# [Work order]
When the line containing "yellow dumbbell [333,335,386,449]" is found in the data below, copy it and each line after it through the line containing "turquoise robot [636,378,689,459]", exactly and with no others.

# [Dataset]
--- START ---

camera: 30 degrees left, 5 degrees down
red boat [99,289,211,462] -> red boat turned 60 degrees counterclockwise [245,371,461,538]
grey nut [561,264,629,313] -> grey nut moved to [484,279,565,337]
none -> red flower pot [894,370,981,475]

--- END ---
--- START ---

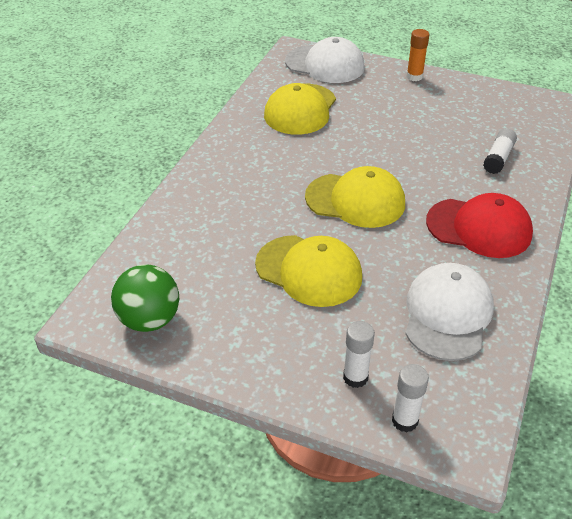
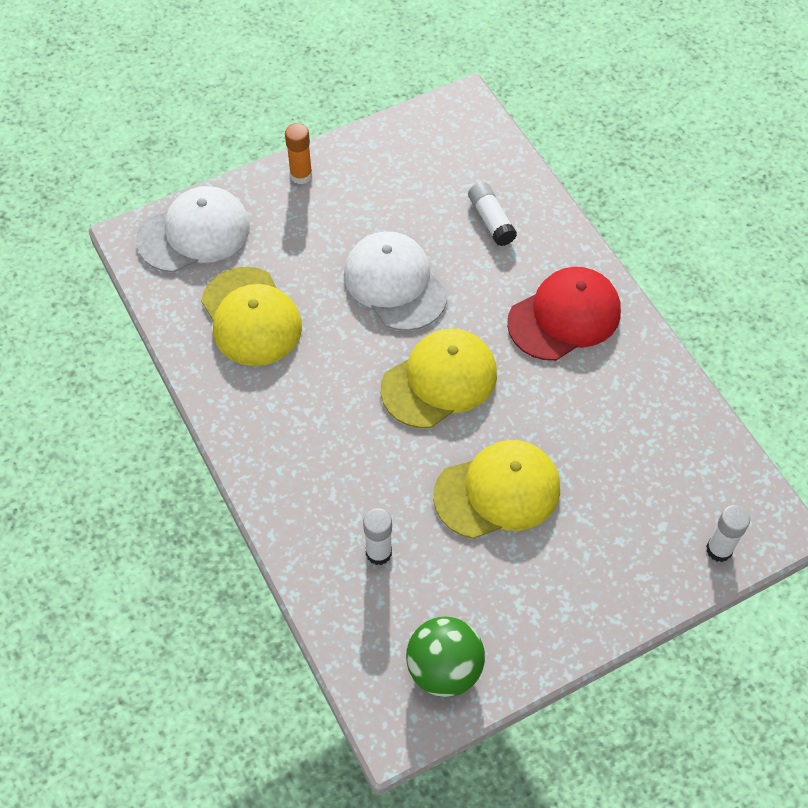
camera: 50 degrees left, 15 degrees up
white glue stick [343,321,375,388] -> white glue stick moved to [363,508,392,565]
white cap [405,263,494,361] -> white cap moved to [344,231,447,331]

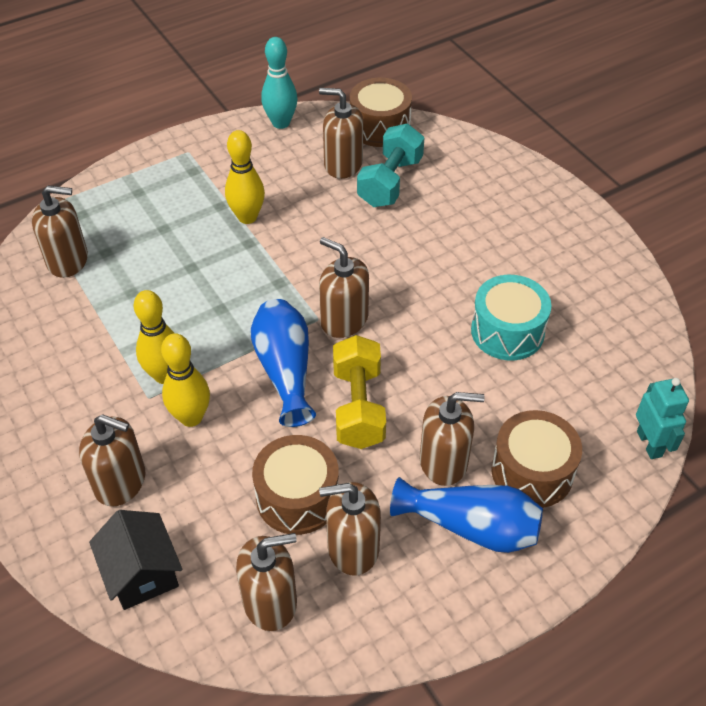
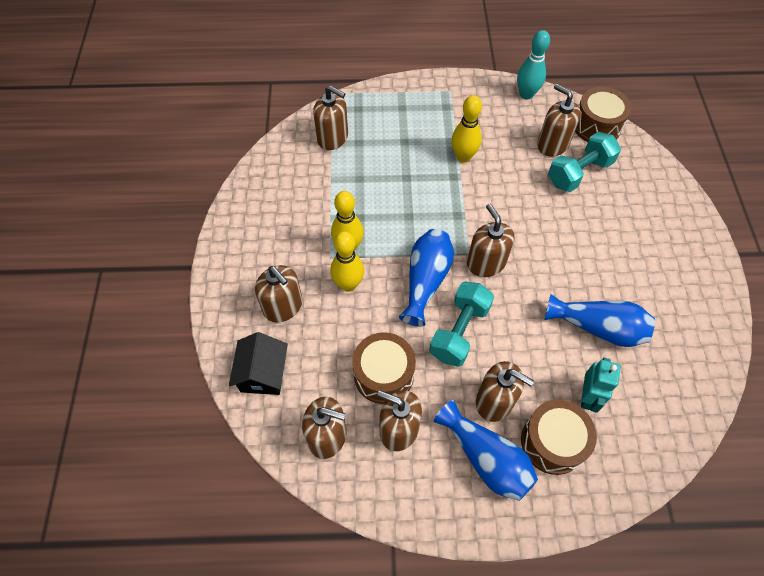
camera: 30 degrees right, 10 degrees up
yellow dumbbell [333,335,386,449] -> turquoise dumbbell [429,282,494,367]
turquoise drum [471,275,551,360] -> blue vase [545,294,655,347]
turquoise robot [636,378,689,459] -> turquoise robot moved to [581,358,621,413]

--- END ---
--- START ---

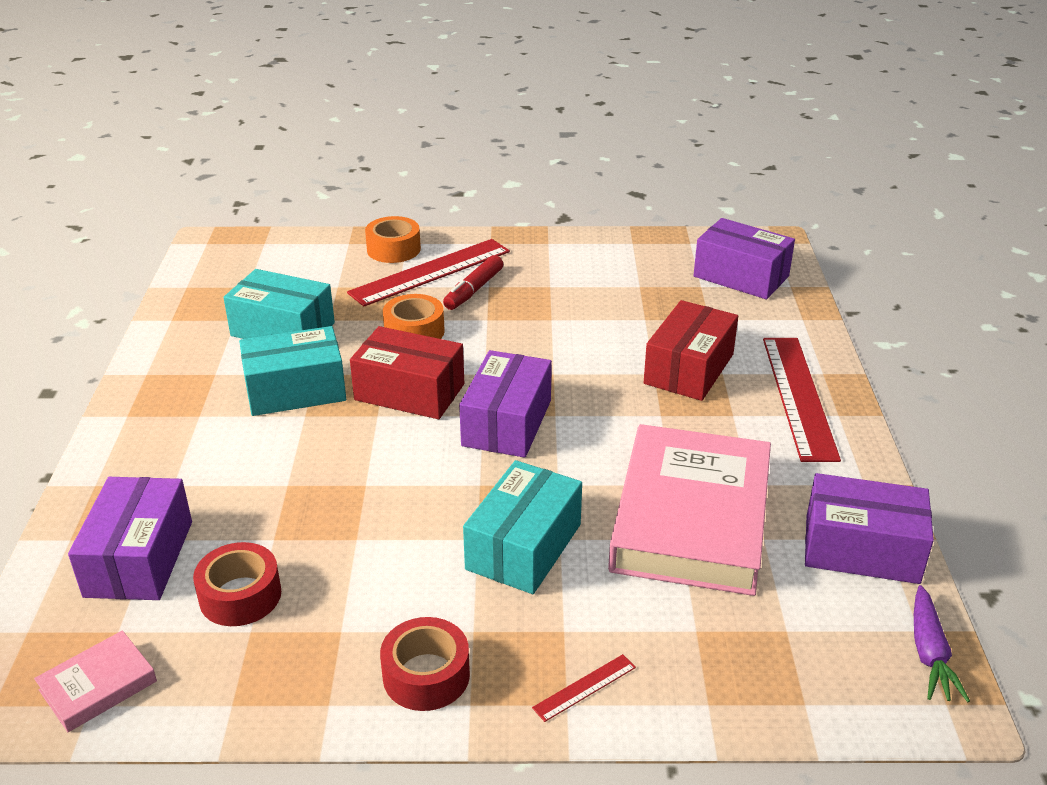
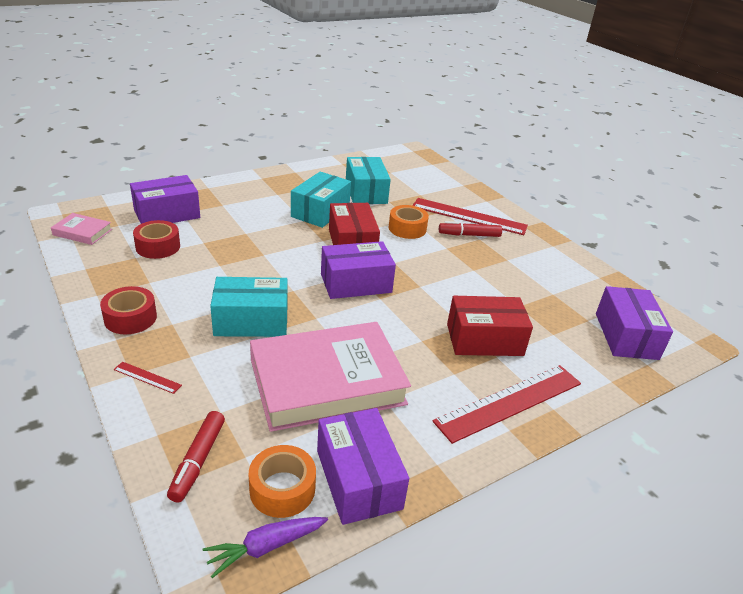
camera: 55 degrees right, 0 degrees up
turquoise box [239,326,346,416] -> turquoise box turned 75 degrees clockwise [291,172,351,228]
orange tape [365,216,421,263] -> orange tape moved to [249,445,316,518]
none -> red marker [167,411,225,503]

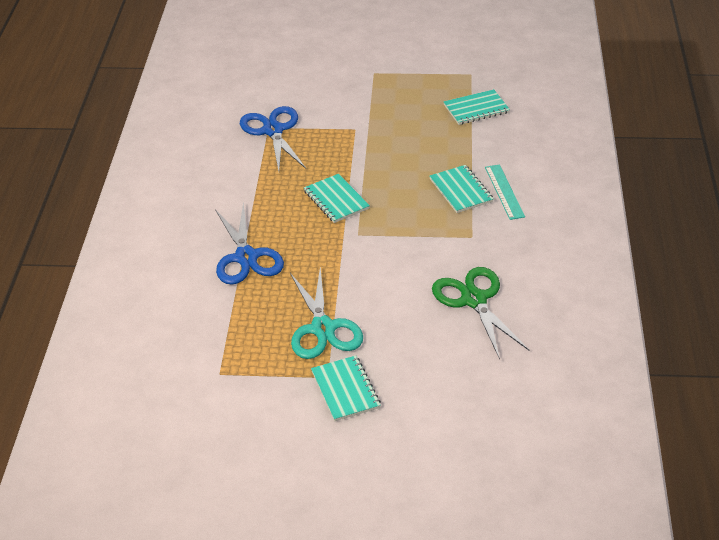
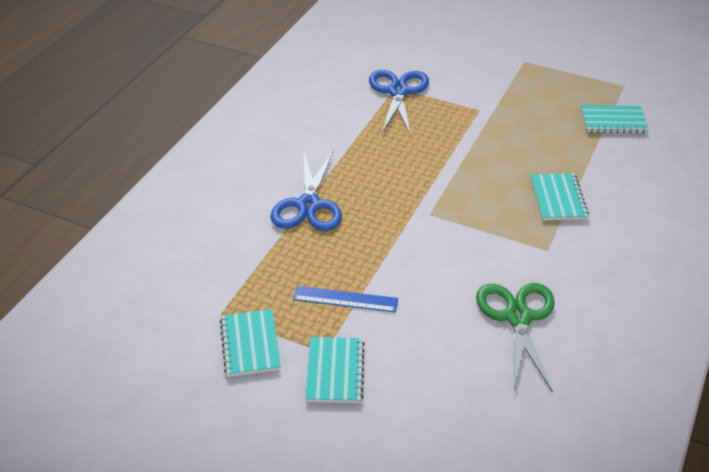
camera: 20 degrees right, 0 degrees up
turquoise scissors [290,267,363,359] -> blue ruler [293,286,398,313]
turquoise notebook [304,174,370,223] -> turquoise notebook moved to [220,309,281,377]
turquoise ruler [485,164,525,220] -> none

--- END ---

# [Solution for this exercise]
yellow dumbbell [333,335,386,449] -> turquoise dumbbell [429,282,494,367]
turquoise drum [471,275,551,360] -> blue vase [545,294,655,347]
turquoise robot [636,378,689,459] -> turquoise robot moved to [581,358,621,413]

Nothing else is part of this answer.